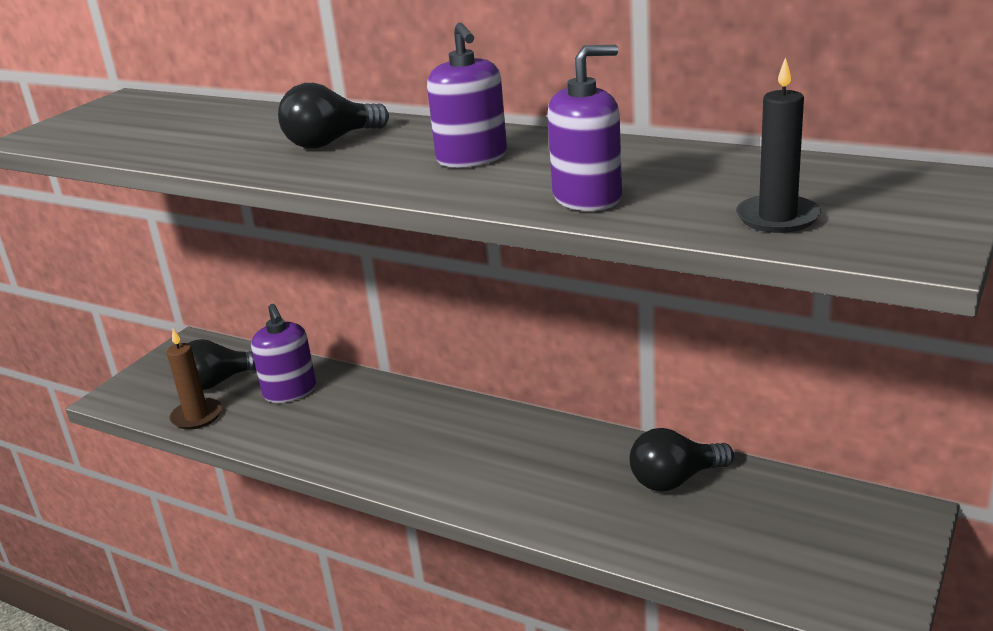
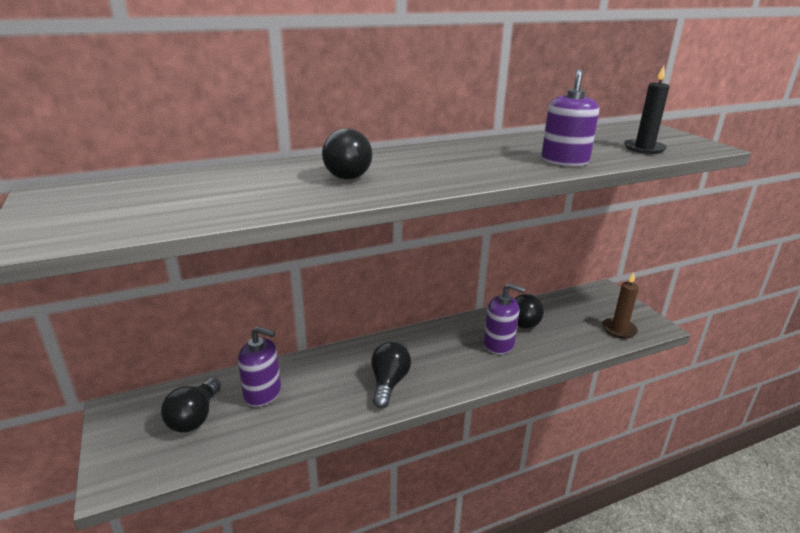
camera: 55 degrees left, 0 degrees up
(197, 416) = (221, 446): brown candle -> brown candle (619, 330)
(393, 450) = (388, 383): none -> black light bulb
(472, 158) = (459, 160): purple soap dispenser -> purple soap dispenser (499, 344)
--
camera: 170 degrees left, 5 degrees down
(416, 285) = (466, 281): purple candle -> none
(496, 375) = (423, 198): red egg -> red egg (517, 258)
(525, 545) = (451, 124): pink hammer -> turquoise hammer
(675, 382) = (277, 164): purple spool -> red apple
==
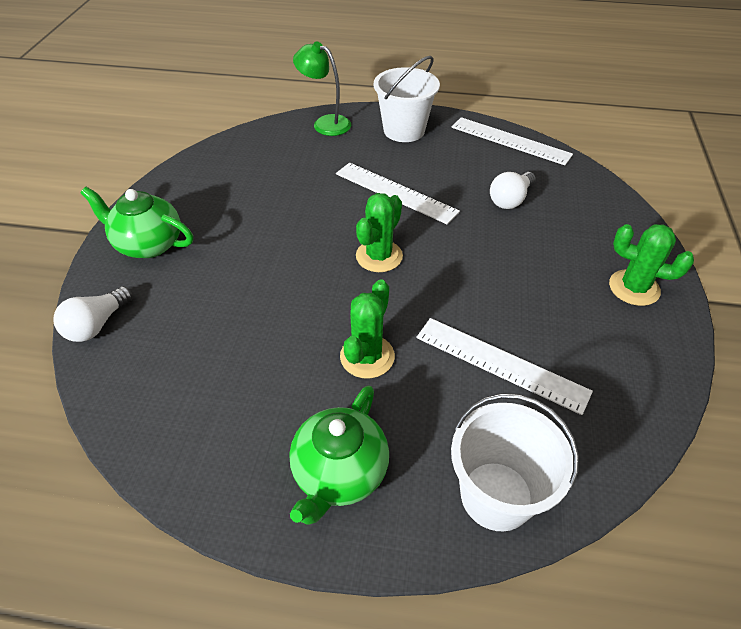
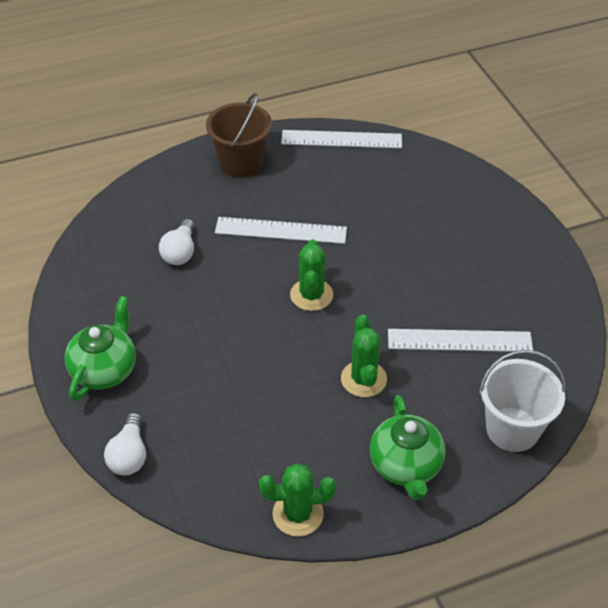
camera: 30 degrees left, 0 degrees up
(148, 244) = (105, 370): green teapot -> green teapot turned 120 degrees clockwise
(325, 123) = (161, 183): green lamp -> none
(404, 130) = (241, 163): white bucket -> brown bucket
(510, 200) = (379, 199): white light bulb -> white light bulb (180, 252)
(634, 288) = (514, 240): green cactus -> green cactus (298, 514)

# PROBLEM TO WORK ON
Out of the records, collect only those lines that contain the string "light".

# YOUR RESPONSE
(393, 450) = (388, 383): none -> black light bulb
(510, 200) = (379, 199): white light bulb -> white light bulb (180, 252)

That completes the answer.